Stored data:
━━━━━━
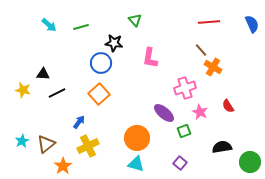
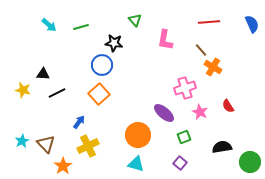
pink L-shape: moved 15 px right, 18 px up
blue circle: moved 1 px right, 2 px down
green square: moved 6 px down
orange circle: moved 1 px right, 3 px up
brown triangle: rotated 36 degrees counterclockwise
━━━━━━
▶ **PROBLEM DETAILS**:
Please copy the lines from the rows above word for word, omitting the pictures.

▶ **RESULT**:
pink L-shape: moved 15 px right, 18 px up
blue circle: moved 1 px right, 2 px down
green square: moved 6 px down
orange circle: moved 1 px right, 3 px up
brown triangle: rotated 36 degrees counterclockwise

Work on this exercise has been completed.